[Exercise requirements] Look through the records below, and whenever a line contains "shape", copy it.

[Dataset records]
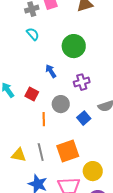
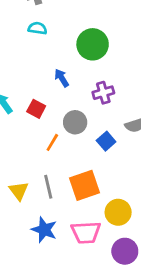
cyan semicircle: (33, 34) -> (37, 28), turned -40
orange line: (44, 119) -> (52, 142), turned 32
yellow triangle: (19, 155) -> (19, 191), turned 42

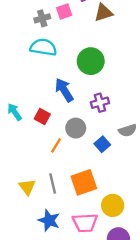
cyan semicircle: (37, 28) -> (43, 47), size x1.6
blue arrow: (62, 78) -> (64, 90), size x1.5

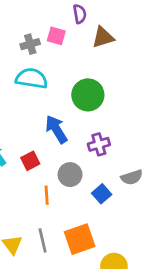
pink square: (64, 11) -> (56, 36), turned 35
red square: (42, 117) -> (30, 161), turned 35
orange line: (56, 145) -> (47, 195), turned -35

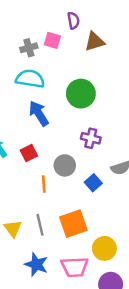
blue arrow: (56, 129) -> (39, 113), moved
purple cross: (99, 144) -> (91, 138), turned 30

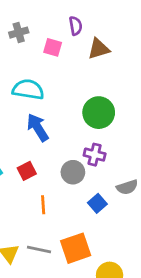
gray cross: (29, 48) -> (19, 33), moved
green circle: (81, 94) -> (99, 113), moved
gray circle: (65, 165) -> (73, 172), moved
gray line: (40, 225) -> (39, 250), turned -65

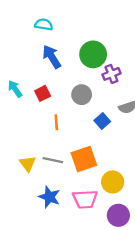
cyan semicircle: (28, 90) -> (44, 25), size x0.7
green circle: (99, 113) -> (93, 54), moved
purple cross: (95, 155) -> (111, 74), moved, turned -36

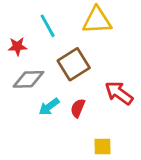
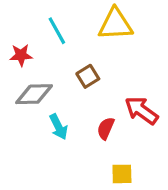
brown square: (74, 64) -> (88, 76), size x0.6
cyan arrow: (49, 107) -> (58, 127), turned -80
red semicircle: (78, 108) -> (106, 128), moved

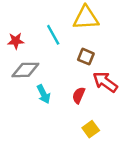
cyan line: (57, 31) -> (53, 35), moved
brown square: (88, 76) -> (86, 57), moved, turned -35
yellow square: (122, 174) -> (91, 129), turned -35

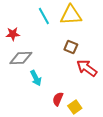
cyan line: (53, 35) -> (44, 16), moved
red semicircle: (79, 95) -> (58, 99), moved

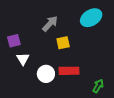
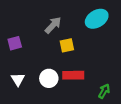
white triangle: (23, 59) -> (18, 79), moved

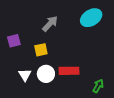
yellow square: (67, 45) -> (41, 50), moved
white triangle: (18, 79) -> (25, 75), moved

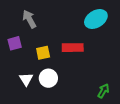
gray arrow: (50, 24) -> (29, 19), moved, turned -72
red rectangle: (69, 71) -> (73, 48), moved

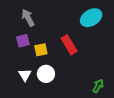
purple square: (15, 43) -> (23, 41), moved
red rectangle: (73, 48) -> (69, 45), turned 60

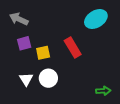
gray arrow: (28, 18) -> (19, 19), moved, turned -36
green arrow: (98, 86) -> (103, 91), turned 56

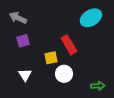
yellow square: (43, 53) -> (51, 58), moved
white circle: (48, 78) -> (64, 74), moved

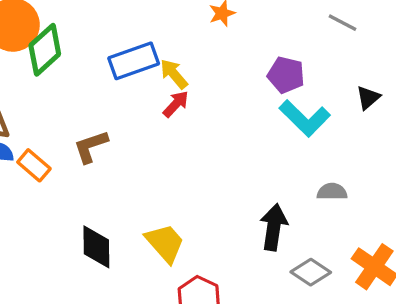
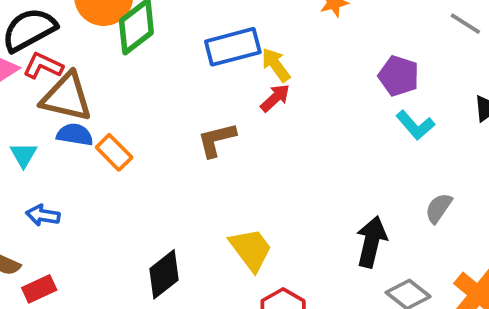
cyan L-shape: (305, 118) -> (415, 125), size x0.7
brown L-shape: (91, 146) -> (217, 140), moved
gray semicircle: (332, 192) -> (439, 208), turned -60
black diamond: (96, 247) -> (164, 274), moved, turned 48

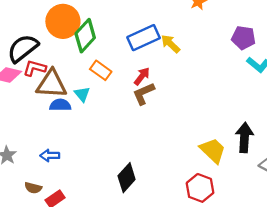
red arrow: (275, 98) -> (142, 76), moved
orange rectangle: (114, 152) -> (101, 70), moved
cyan triangle: (23, 155) -> (82, 94), moved
yellow trapezoid: (251, 249) -> (213, 150), moved

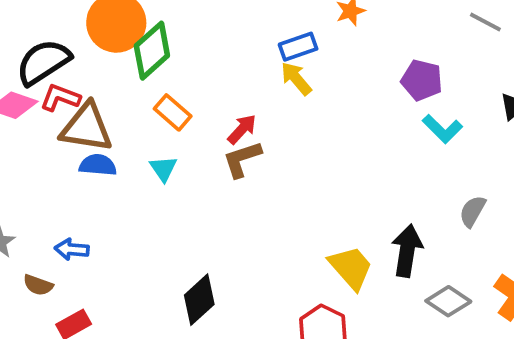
blue rectangle: (144, 38) -> (298, 47), moved, size x0.7
cyan triangle: (82, 94) -> (163, 169), moved
brown semicircle: (33, 188) -> (38, 285), moved

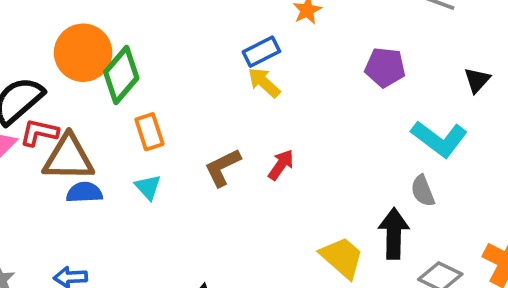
orange rectangle: (173, 112) -> (149, 132), turned 39
red arrow: (242, 129) -> (281, 165), moved
cyan L-shape: (442, 129) -> (439, 139), moved, size x1.4
gray semicircle: (473, 211) -> (423, 191), moved, turned -44

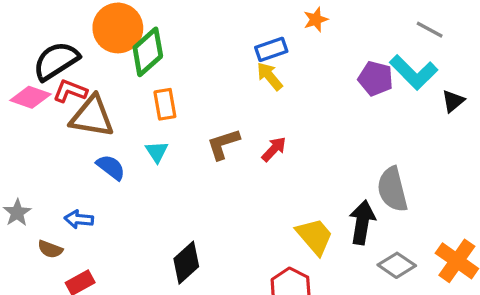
cyan L-shape: (439, 139) -> (414, 72), moved
gray semicircle: (423, 191) -> (392, 189), size x1.6
blue semicircle: (84, 192) -> (111, 167), moved, turned 32

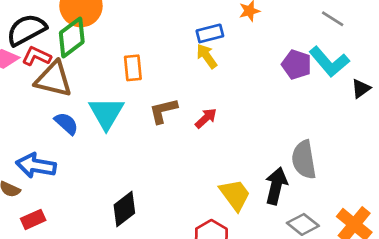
gray line: (430, 30) -> (333, 19), moved
green diamond: (148, 52) -> (72, 37), moved
orange rectangle: (165, 104) -> (133, 68), moved
cyan triangle: (157, 152) -> (106, 113), size x1.8
blue arrow: (79, 219) -> (36, 166), size x1.6

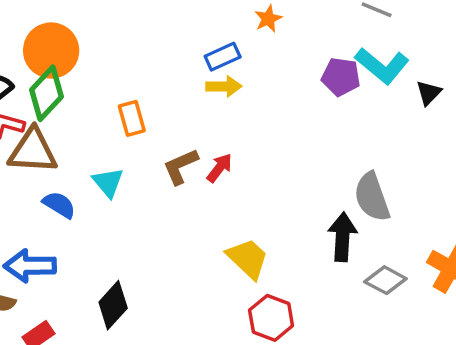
yellow arrow: (207, 56) -> (224, 86), turned 135
cyan triangle: (106, 113) -> (108, 182), size x0.7
red arrow: (206, 118) -> (219, 168), moved
yellow trapezoid: (235, 195) -> (248, 258), moved
black diamond: (124, 209) -> (113, 305), moved

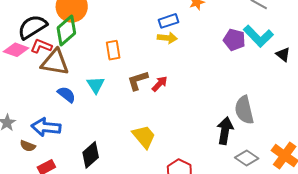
black triangle: (429, 93) -> (283, 54), turned -42
yellow trapezoid: (248, 258) -> (144, 137), moved

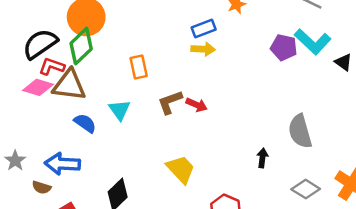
pink diamond: (16, 50) -> (38, 87), moved
red arrow: (160, 84) -> (197, 105), turned 72
black arrow: (225, 131) -> (262, 158), moved, size x0.6

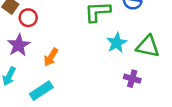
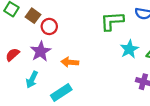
orange arrow: (51, 57) -> (70, 62), turned 63

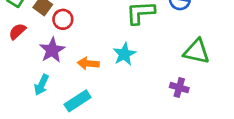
cyan star: (129, 49) -> (124, 54), moved
red semicircle: (12, 55) -> (17, 31), moved

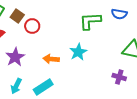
purple star: (52, 50) -> (15, 57), moved
cyan arrow: (41, 85) -> (16, 86), moved

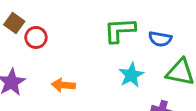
blue semicircle: (119, 14) -> (160, 39), moved
cyan star: (78, 52) -> (131, 75), moved

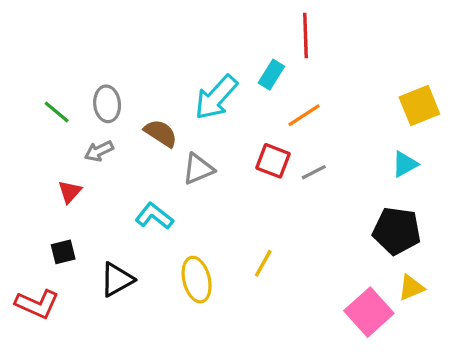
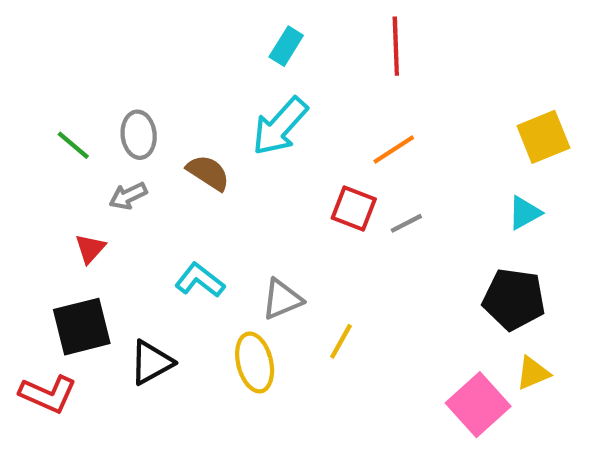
cyan rectangle: (271, 75) -> (286, 46), moved
gray triangle: (198, 169) -> (282, 299), moved
black square: (63, 252) -> (82, 327), size x1.8

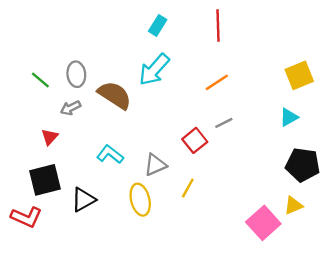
brown semicircle: (208, 173) -> (115, 95), size x1.4
red square: (354, 209) -> (195, 140), moved, turned 30
black pentagon: (514, 299) -> (303, 165), moved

[Task answer]
cyan L-shape: (305, 118) -> (415, 125), size x0.7
brown L-shape: (91, 146) -> (217, 140), moved
cyan L-shape: (442, 129) -> (439, 139), moved, size x1.4
cyan L-shape: (439, 139) -> (414, 72), moved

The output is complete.